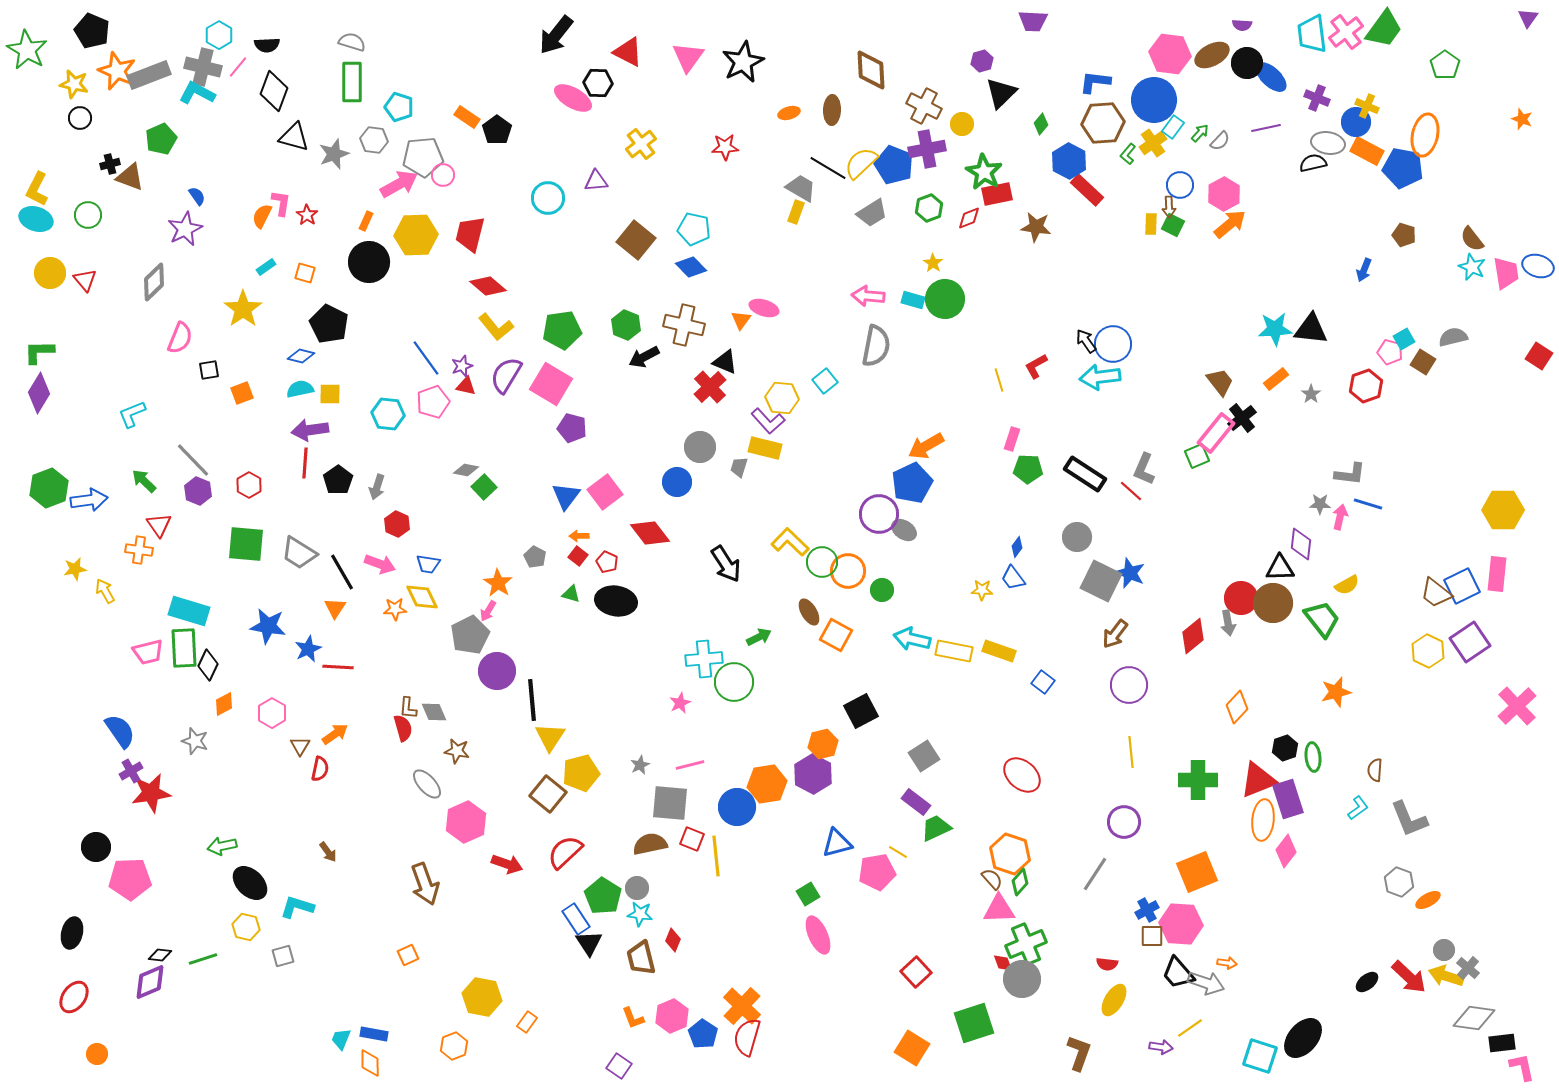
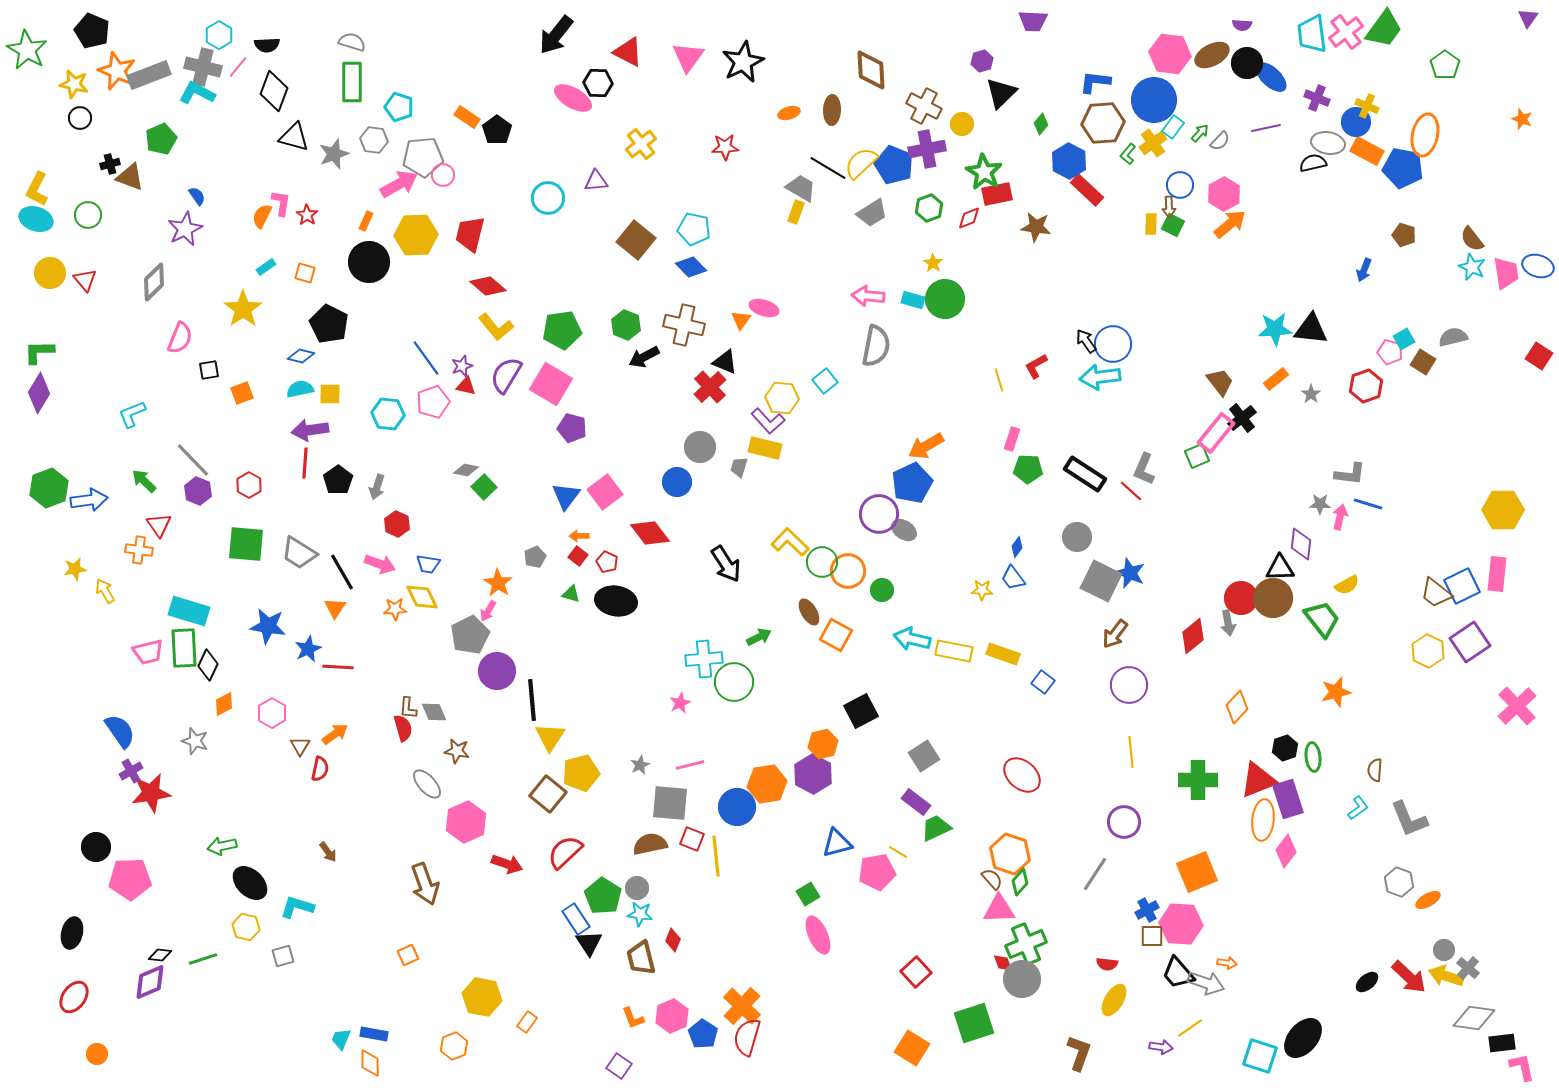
gray pentagon at (535, 557): rotated 20 degrees clockwise
brown circle at (1273, 603): moved 5 px up
yellow rectangle at (999, 651): moved 4 px right, 3 px down
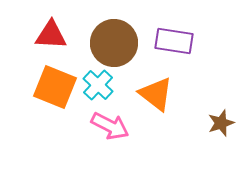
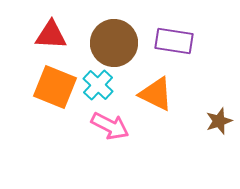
orange triangle: rotated 12 degrees counterclockwise
brown star: moved 2 px left, 2 px up
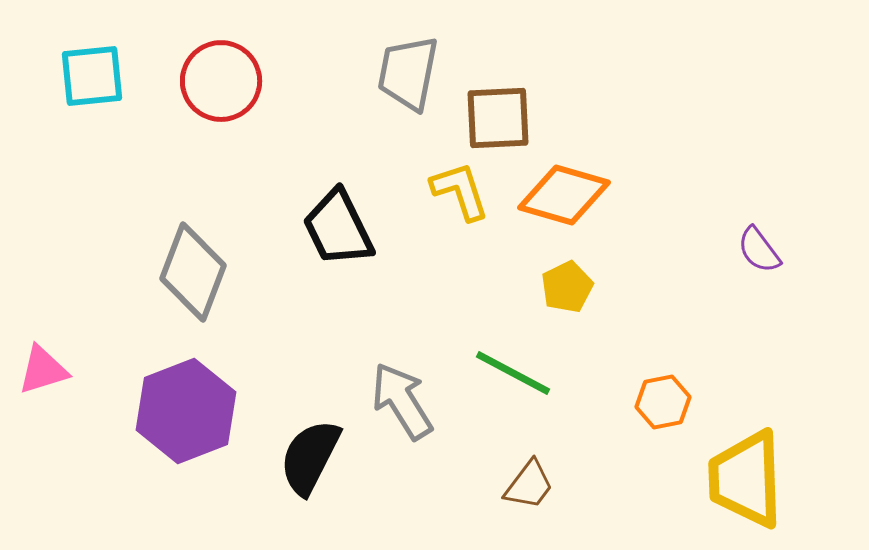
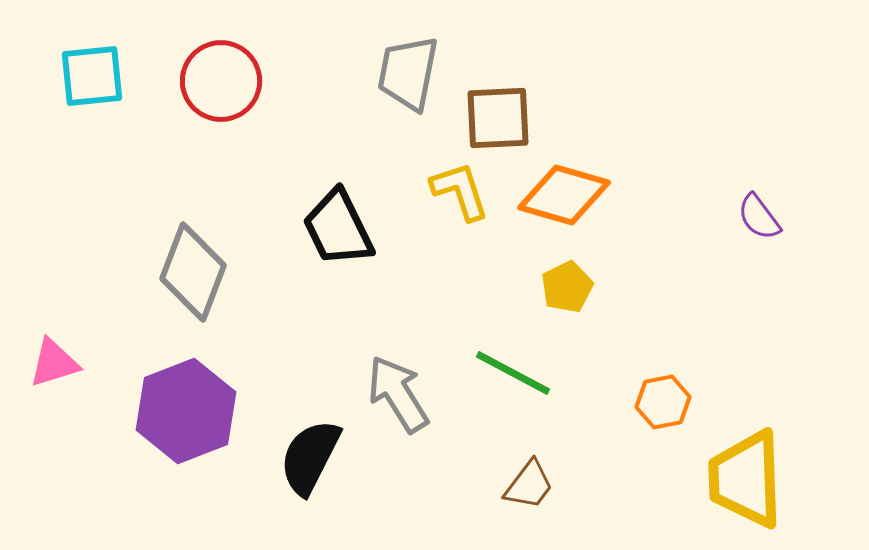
purple semicircle: moved 33 px up
pink triangle: moved 11 px right, 7 px up
gray arrow: moved 4 px left, 7 px up
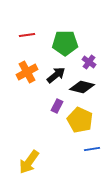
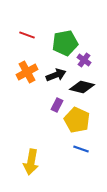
red line: rotated 28 degrees clockwise
green pentagon: rotated 10 degrees counterclockwise
purple cross: moved 5 px left, 2 px up
black arrow: rotated 18 degrees clockwise
purple rectangle: moved 1 px up
yellow pentagon: moved 3 px left
blue line: moved 11 px left; rotated 28 degrees clockwise
yellow arrow: moved 2 px right; rotated 25 degrees counterclockwise
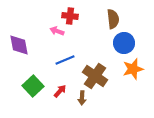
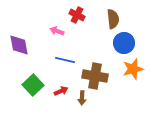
red cross: moved 7 px right, 1 px up; rotated 21 degrees clockwise
blue line: rotated 36 degrees clockwise
brown cross: rotated 25 degrees counterclockwise
green square: moved 1 px up
red arrow: moved 1 px right; rotated 24 degrees clockwise
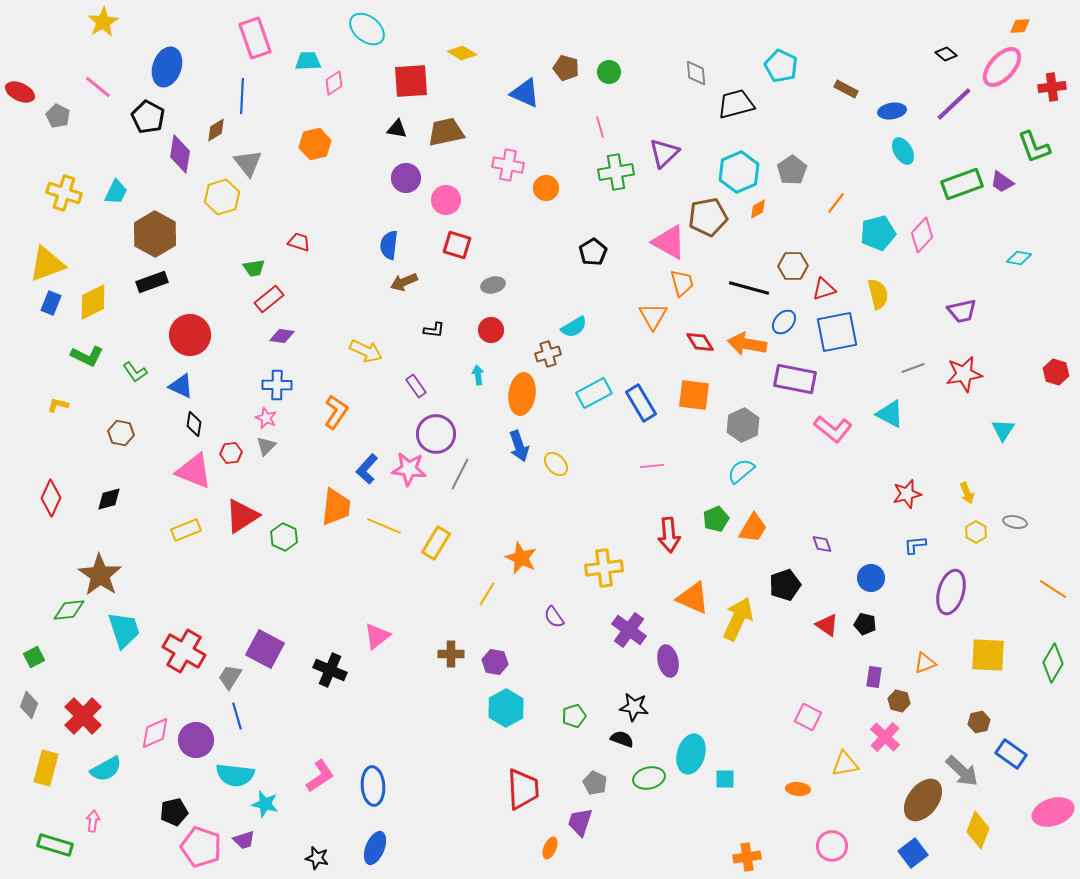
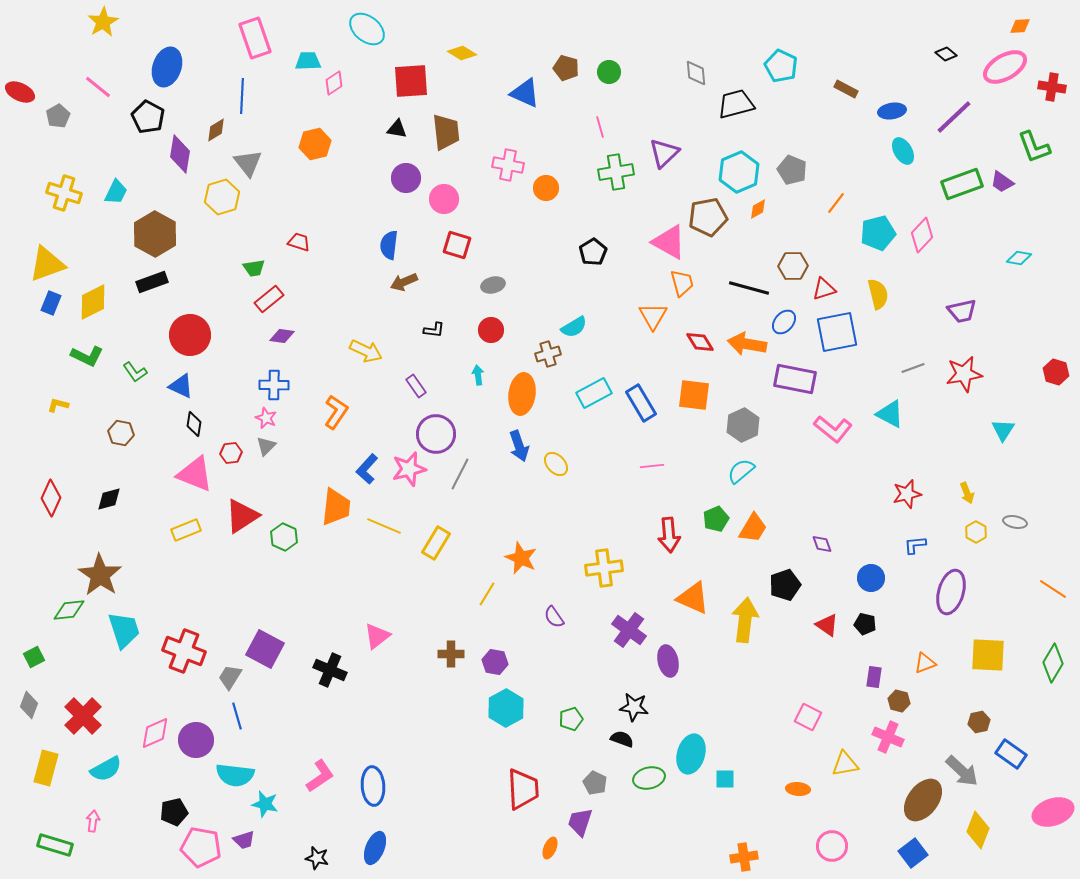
pink ellipse at (1002, 67): moved 3 px right; rotated 18 degrees clockwise
red cross at (1052, 87): rotated 16 degrees clockwise
purple line at (954, 104): moved 13 px down
gray pentagon at (58, 116): rotated 15 degrees clockwise
brown trapezoid at (446, 132): rotated 96 degrees clockwise
gray pentagon at (792, 170): rotated 16 degrees counterclockwise
pink circle at (446, 200): moved 2 px left, 1 px up
blue cross at (277, 385): moved 3 px left
pink star at (409, 469): rotated 20 degrees counterclockwise
pink triangle at (194, 471): moved 1 px right, 3 px down
yellow arrow at (738, 619): moved 7 px right, 1 px down; rotated 18 degrees counterclockwise
red cross at (184, 651): rotated 9 degrees counterclockwise
green pentagon at (574, 716): moved 3 px left, 3 px down
pink cross at (885, 737): moved 3 px right; rotated 20 degrees counterclockwise
pink pentagon at (201, 847): rotated 9 degrees counterclockwise
orange cross at (747, 857): moved 3 px left
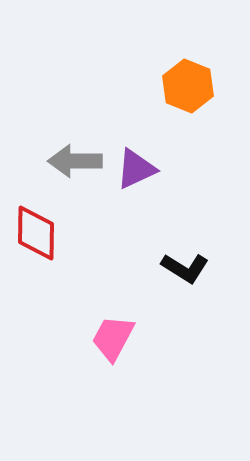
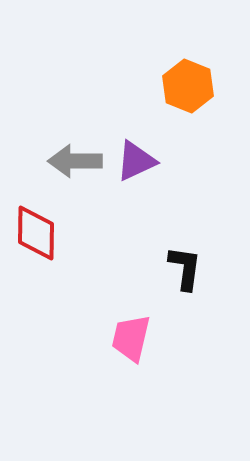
purple triangle: moved 8 px up
black L-shape: rotated 114 degrees counterclockwise
pink trapezoid: moved 18 px right; rotated 15 degrees counterclockwise
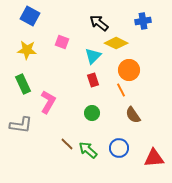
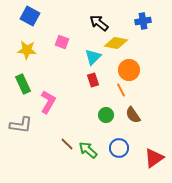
yellow diamond: rotated 15 degrees counterclockwise
cyan triangle: moved 1 px down
green circle: moved 14 px right, 2 px down
red triangle: rotated 30 degrees counterclockwise
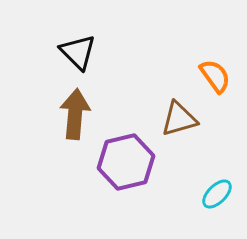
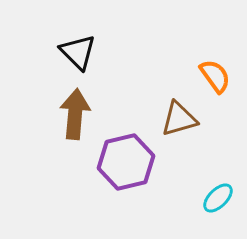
cyan ellipse: moved 1 px right, 4 px down
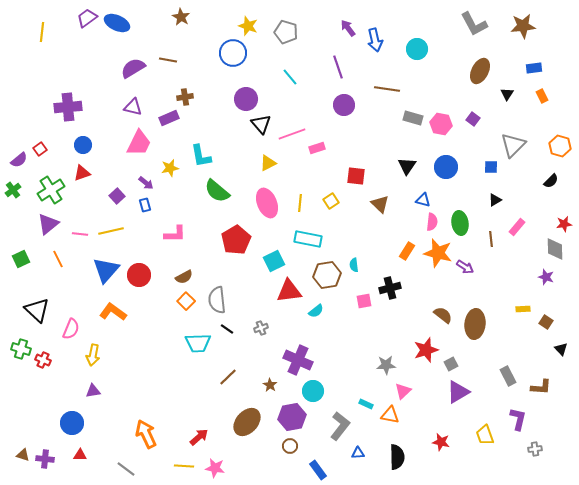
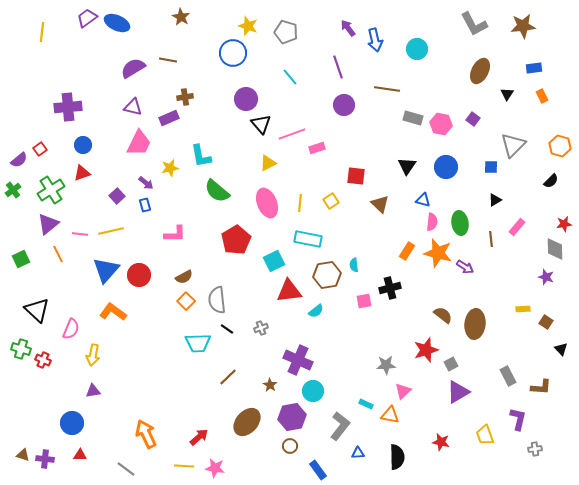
orange line at (58, 259): moved 5 px up
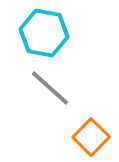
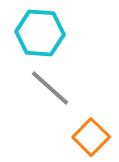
cyan hexagon: moved 4 px left; rotated 6 degrees counterclockwise
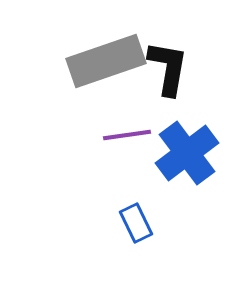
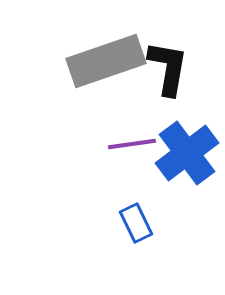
purple line: moved 5 px right, 9 px down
****************************************
# Exercise instructions
Only the line with "yellow arrow: moved" and those preceding it, back to the first line of the entries, should be repeated exactly, without pictures.

# Your solution
gray pentagon at (535, 557): rotated 20 degrees clockwise
brown circle at (1273, 603): moved 5 px up
yellow rectangle at (999, 651): moved 4 px right, 3 px down
orange triangle: rotated 12 degrees counterclockwise
brown star: moved 2 px left, 2 px up
purple semicircle: moved 33 px up
pink triangle: moved 11 px right, 7 px up
gray arrow: moved 4 px left, 7 px up
red line: rotated 28 degrees clockwise
green pentagon: rotated 10 degrees counterclockwise
purple cross: moved 5 px left, 2 px up
black arrow: rotated 18 degrees clockwise
purple rectangle: moved 1 px up
yellow pentagon: moved 3 px left
blue line: moved 11 px left; rotated 28 degrees clockwise
yellow arrow: moved 2 px right; rotated 25 degrees counterclockwise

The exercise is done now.